### [Task description]
Drop every image, then reproduce the data exactly as given.

Extracted data entries
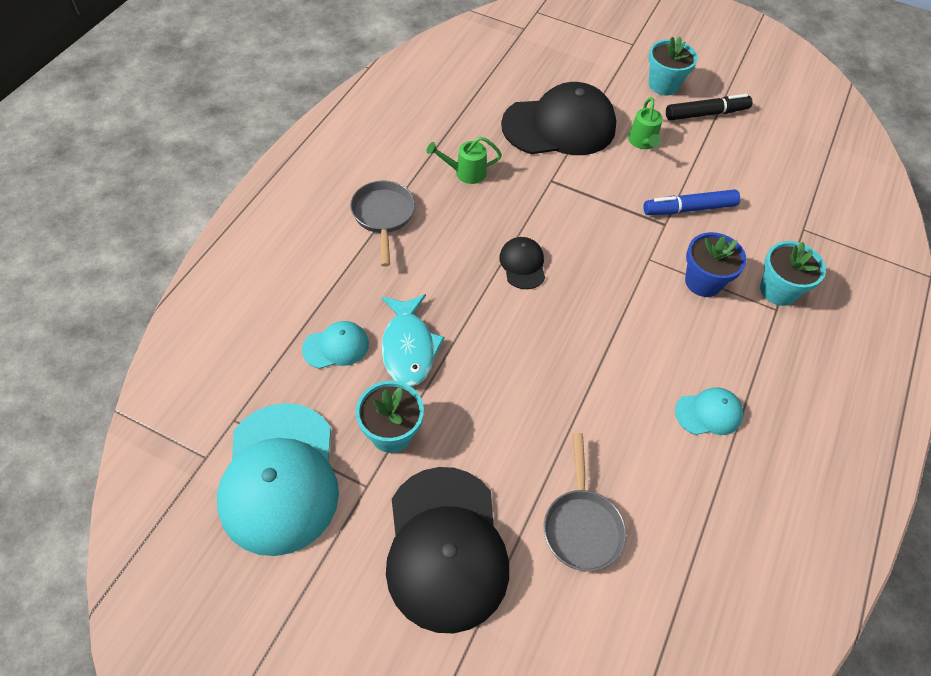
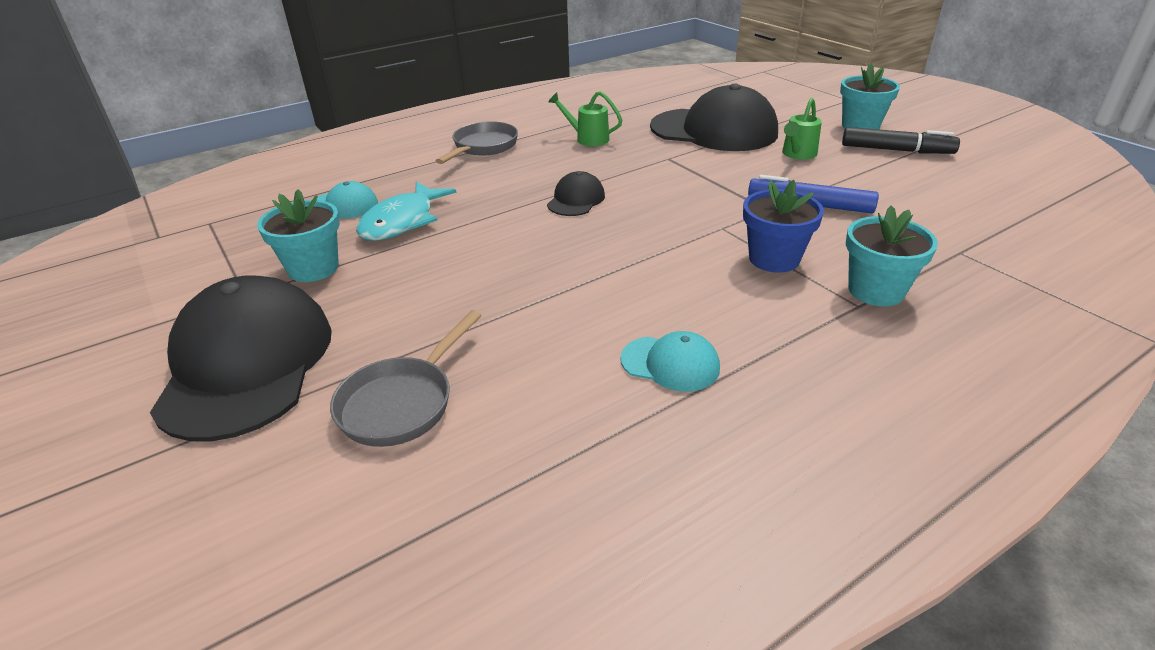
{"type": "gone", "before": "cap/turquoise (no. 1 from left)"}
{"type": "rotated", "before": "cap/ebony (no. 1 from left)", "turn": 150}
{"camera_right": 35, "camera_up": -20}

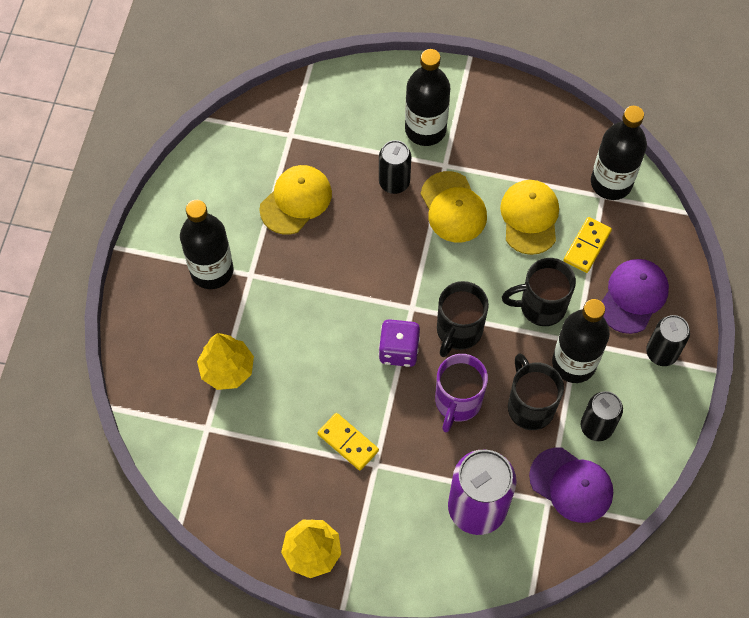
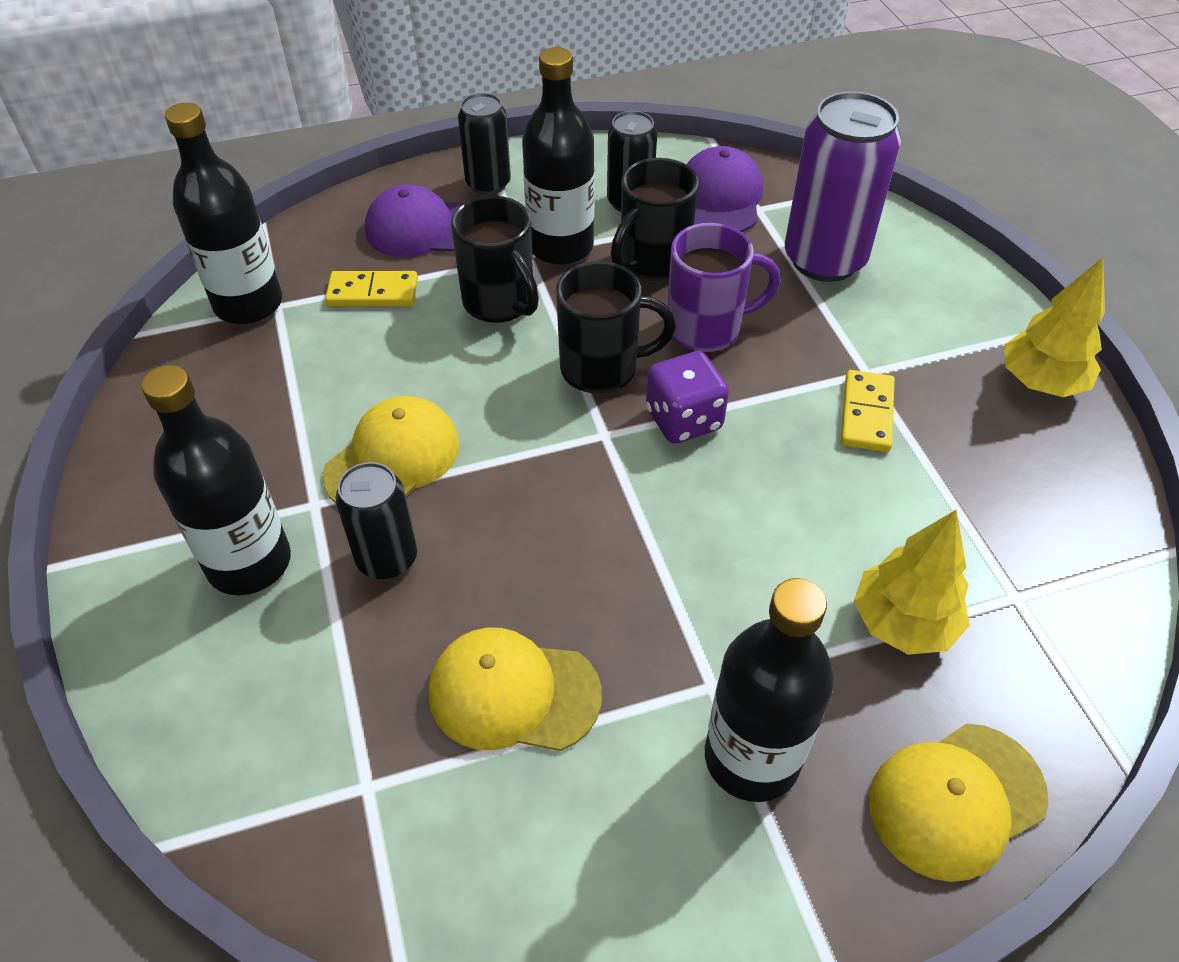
{"type": "shifted", "before": "cap/yellow (no. 3 from left)"}
{"camera_right": -120, "camera_up": -15}

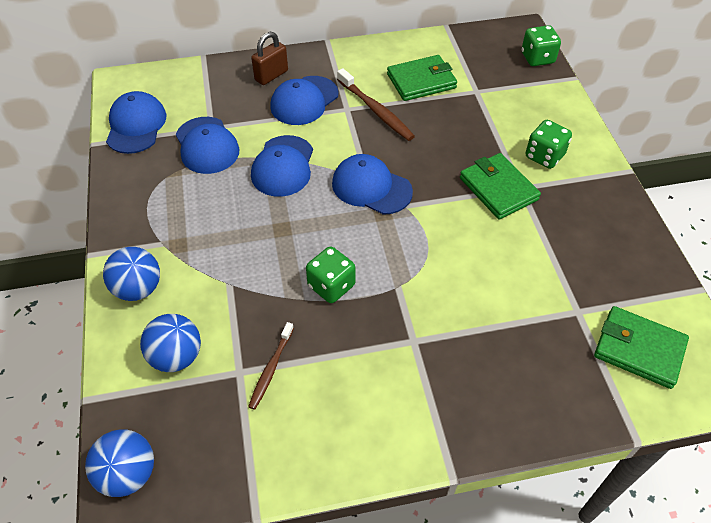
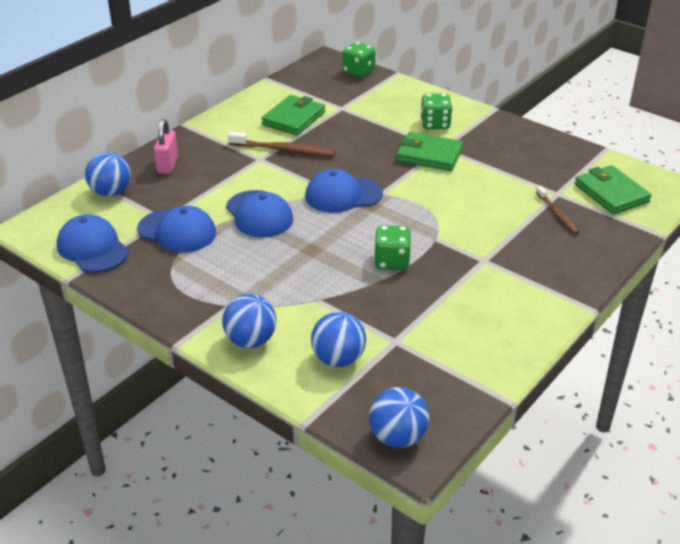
{"type": "repainted", "before": "padlock/dark brown", "after": "padlock/rosy"}
{"type": "gone", "before": "cap/cobalt (no. 4 from left)"}
{"type": "rotated", "before": "card wallet/leaf-green (no. 3 from left)", "turn": 75}
{"type": "shifted", "before": "tooth brush/dark brown (no. 1 from left in the first image)", "after": "tooth brush/dark brown (no. 2 from left)"}
{"type": "new", "after": "ball/cobalt (no. 1 from left)"}
{"camera_right": -40, "camera_up": -15}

### [Task result]
{"type": "gone", "before": "cap/turquoise (no. 1 from left)"}
{"type": "rotated", "before": "cap/ebony (no. 1 from left)", "turn": 150}
{"camera_right": 35, "camera_up": -20}

{"type": "shifted", "before": "cap/yellow (no. 3 from left)"}
{"camera_right": -120, "camera_up": -15}

{"type": "repainted", "before": "padlock/dark brown", "after": "padlock/rosy"}
{"type": "gone", "before": "cap/cobalt (no. 4 from left)"}
{"type": "rotated", "before": "card wallet/leaf-green (no. 3 from left)", "turn": 75}
{"type": "shifted", "before": "tooth brush/dark brown (no. 1 from left in the first image)", "after": "tooth brush/dark brown (no. 2 from left)"}
{"type": "new", "after": "ball/cobalt (no. 1 from left)"}
{"camera_right": -40, "camera_up": -15}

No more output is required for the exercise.